> [AIM OF THE TASK]:
Find each line in the entries below that contains the string "Dämpfer", and copy every such line. Treat uppercase and lowercase letters as distinct when matching.

• • • •

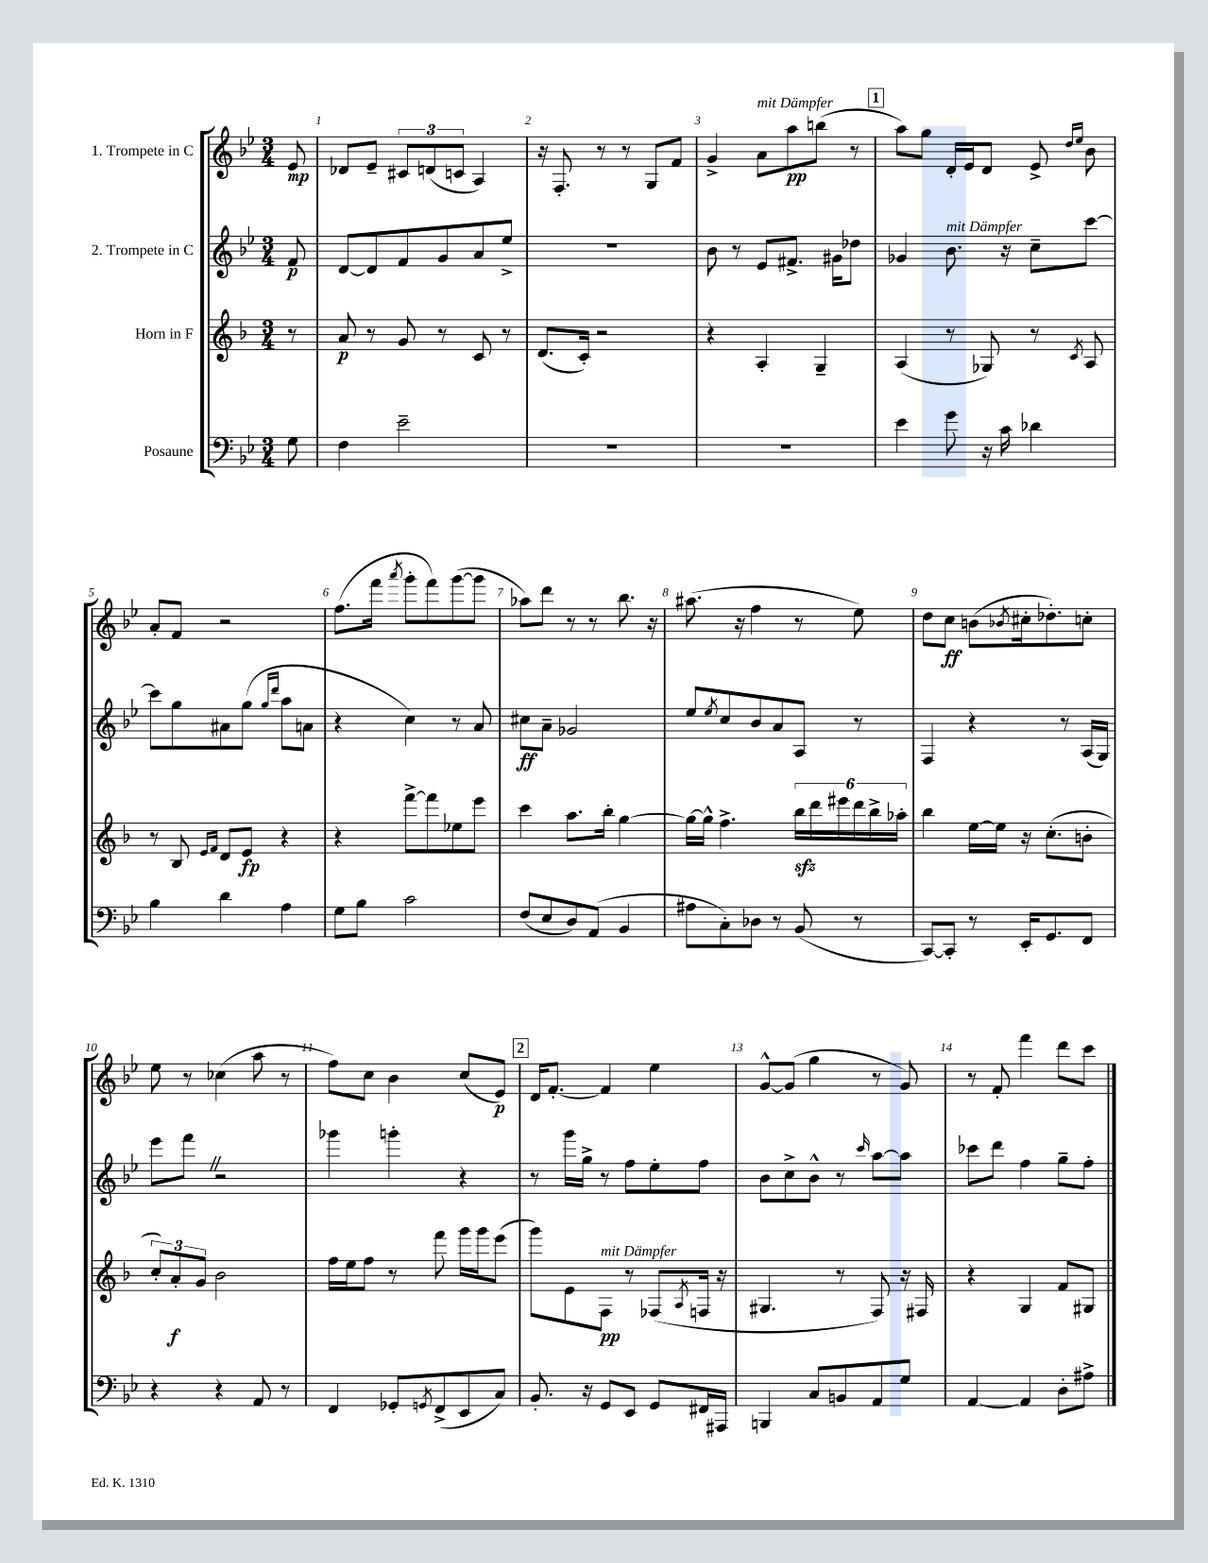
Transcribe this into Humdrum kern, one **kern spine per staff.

**kern	**kern	**dynam	**kern	**dynam	**kern	**dynam
*part4	*part3	*part3	*part2	*part2	*part1	*part1
*staff4	*staff3	*staff3	*staff2	*staff2	*staff1	*staff1
*I"Posaune	*I"Horn in F	*	*I"2. Trompete in C	*	*I"1. Trompete in C	*
*clefF4	*clefG2	*	*clefG2	*	*clefG2	*
*k[b-e-]	*k[b-]	*	*k[b-e-]	*	*k[b-e-]	*
*M3/4	*M3/4	*	*M3/4	*	*M3/4	*
=	=	=	=	=	=	=
8G\	8r	.	8f/	p	8e-/	mp
=1	=1	=1	=1	=1	=1	=1
4F\	8a/	p	[8d/L	.	8d-X/L	.
.	8r	.	8d/]	.	8e-~/J	.
2e-~\	8g/	.	8f/	.	12c#X/L	.
.	.	.	.	.	(12dn/	.
.	8r	.	8g/	.	.	.
.	.	.	.	.	12cn/J	.
.	8c/	.	8a/	.	4A/)	.
.	8r	.	8ee-^/J	.	.	.
=2	=2	=2	=2	=2	=2	=2
2.r	(8.d/L	.	2.r	.	16r	.
.	.	.	.	.	8.F'/	.
.	16c'/Jk)	.	.	.	.	.
.	2r	.	.	.	8r	.
.	.	.	.	.	8r	.
.	.	.	.	.	8G/L	.
.	.	.	.	.	8f/J	.
=3	=3	=3	=3	=3	=3	=3
2.r	4r	.	8b-\	.	4g^/	.
.	.	.	8r	.	.	.
!	!	!	!	!	!LO:TX:a:i:t=mit Dämpfer	!
.	4A'/	.	8e-/L	.	8a\L	.
.	.	.	8.f#X^/J	.	8aa\	pp
.	4G~/	.	.	.	(8bbn\J	.
.	.	.	16g#X\KL	.	.	.
.	.	.	8dd-X\J	.	8r	.
!!LO:REH:place=s1:t=1
=4	=4	=4	=4	=4	=4	=4
4e-\	(4A/	.	4g-X/	.	8aa\L)	.
.	.	.	.	.	8gg\J	.
!	!	!	!LO:TX:a:i:t=mit Dämpfer	!	!	!
8g\	8r	.	8.b-\	.	16d'/LL	.
.	.	.	.	.	16e-/J	.
16r	8G-X/)	.	.	.	8d/J	.
16c\	.	.	16r	.	.	.
4d-X\	8r	.	8cc~\L	.	8e-^/	.
.	.	.	.	.	16qqdd/LL	.
.	8qc/	.	.	.	16qqee-/JJ	.
.	8A/	.	[8ccc\J	.	8b-\	.
!!LO:LB:g=z
=5	=5	=5	=5	=5	=5	=5
4B-\	8r	.	8ccc\L]	.	8a'/L	.
.	8B-/	.	8gg\	.	8f/J	.
.	16qqe/LL	.	.	.	.	.
.	16qqf/JJ	.	.	.	.	.
4d\	8d/L	.	8a#X\	.	2r	.
.	8e/J	fp	(8gg\J	.	.	.
.	.	.	16qqgg/LL	.	.	.
.	.	.	16qqddd/JJ	.	.	.
4A\	4r	.	8aa\L	.	.	.
.	.	.	8an\J	.	.	.
=6	=6	=6	=6	=6	=6	=6
8G\L	4r	.	4r	.	(8.ff\L	.
8B-\J	.	.	.	.	.	.
.	.	.	.	.	16fff\Jk	.
.	.	.	.	.	8qaaa/	.
2c\	[8fff^\L	.	4cc\)	.	8ggg'\L	.
.	8fff\]	.	.	.	8fff\)	.
.	8ee-X\	.	8r	.	([8ggg\	.
.	8eee\J	.	8a/	.	8ggg\J]	.
=7	=7	=7	=7	=7	=7	=7
(8F/L	4ccc\	.	8cc#X\L	ff	8aa-X\L)	.
8E-/	.	.	8a~\J	.	8ddd\J	.
8D/)	8.aa\L	.	2g-X/	.	8r	.
(8AA/J	.	.	.	.	8r	.
.	16bb-'\Jk	.	.	.	.	.
4BB-/	[4gg\	.	.	.	8.bb-\	.
.	.	.	.	.	16r	.
=8	=8	=8	=8	=8	=8	=8
8A#X\L	16gg\LL_	.	8ee-/L	.	(8.aa#X\	.
.	16gg^^\JJ]	.	.	.	.	.
.	.	.	8qee-/	.	.	.
8C'\)	4.ff^\	.	8cc/	.	.	.
.	.	.	.	.	16r	.
8D-X\J	.	.	8b-/	.	4ff\	.
8r	.	.	8a/	.	.	.
(8BB-/	24bb-zz\LL	.	8A/J	.	8r	.
.	24ddd\	.	.	.	.	.
.	24eee#X\	.	.	.	.	.
8r	24ddd\	.	8r	.	8ee-\)	.
.	24bb-^\	.	.	.	.	.
.	24aa-X'\JJ	.	.	.	.	.
=9	=9	=9	=9	=9	=9	=9
[8CC/L)	4bb-\	.	4F/	.	8dd\L	.
8CC'/J]	.	.	.	.	8cc\J	ff
8r	[16ee\LL	.	4r	.	(8bn\L	.
.	16ee\JJ]	.	.	.	.	.
.	.	.	.	.	8qb-X/	.
16EE-'/KL	16r	.	.	.	16cc#X'\k	.
8.GG/	(8.cc'\L	.	.	.	8.dd-X'\)	.
.	.	.	8r	.	.	.
8FF/J	8bn'\J	.	(16A/LL	.	8ccn'\J	.
.	.	.	16G/JJ)	.	.	.
!!LO:LB:g=z
=10	=10	=10	=10	=10	=10	=10
4r	12cc'/L)	.	8eee-\L	.	8ee-\	.
.	12a'/	f	.	.	.	.
.	.	.	8fffZ\J	.	8r	.
.	12g/J	.	.	.	.	.
4r	2b-\	.	2r	.	(4cc-X\	.
8AA/	.	.	.	.	8aa\	.
8r	.	.	.	.	8r	.
=11	=11	=11	=11	=11	=11	=11
4FF/	16ff\LL	.	4ggg-X\	.	8ff\L)	.
.	16ee\J	.	.	.	.	.
.	8ff\J	.	.	.	8cc\J	.
8GG-X'/L	8r	.	4gggn'\	.	4b-\	.
8qGGn/	.	.	.	.	.	.
(8FF^/	8fff\	.	.	.	.	.
8EE-/	16ggg\LL	.	4r	.	(8cc/L	.
.	16ggg\J	.	.	.	.	.
8C/J)	(8eee\J	.	.	.	8e-/J)	p
!!LO:REH:place=s1:t=2
=12	=12	=12	=12	=12	=12	=12
8.BB-'/	8ggg\L)	.	8r	.	16d/KL	.
.	.	.	.	.	[8.f'/J	.
.	8e\	.	16ggg\LL	.	.	.
16r	.	.	16gg^\JJ	.	.	.
!	!LO:TX:a:i:t=mit Dämpfer	!	!	!	!	!
8GG/L	8F\J	pp	8r	.	4f/]	.
8EE-/J	8r	.	8ff\L	.	.	.
8GG/L	(8F-X/L	.	8ee-'\	.	4ee-\	.
.	8qA/	.	.	.	.	.
16FF#X/L	16Fn/Jk	.	8ff\J	.	.	.
16AAA#X/JJ	16r	.	.	.	.	.
=13	=13	=13	=13	=13	=13	=13
4BBBn/	4.G#X/	.	8b-\L	.	[8g^^/L	.
.	.	.	8cc^\	.	(8g/J]	.
8C/L	.	.	8b-^^\J	.	4gg\	.
8BBn/	8r	.	8r	.	.	.
.	.	.	16qqccc/	.	.	.
8AA/	8F/)	.	[8aa\L	.	8r	.
8G/J	16r	.	8aa\J]	.	8g/)	.
.	16F#X/	.	.	.	.	.
=14	=14	=14	=14	=14	=14	=14
[4AA/	4r	.	8ccc-X\L	.	8r	.
.	.	.	8ddd\J	.	8f'/	.
4AA/]	4G/	.	4ff\	.	4fff\	.
8D'\L	8f/L	.	8gg~\L	.	8ddd\L	.
8A#X^\J	8G#X/J	.	8ff'\J	.	8ccc\J	.
==	==	==	==	==	==	==
*-	*-	*-	*-	*-	*-	*-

• • • •

> [RESULT FOR THIS TASK]:
!	!	!	!	!	!LO:TX:a:i:t=mit Dämpfer	!
!	!	!	!LO:TX:a:i:t=mit Dämpfer	!	!	!
!	!LO:TX:a:i:t=mit Dämpfer	!	!	!	!	!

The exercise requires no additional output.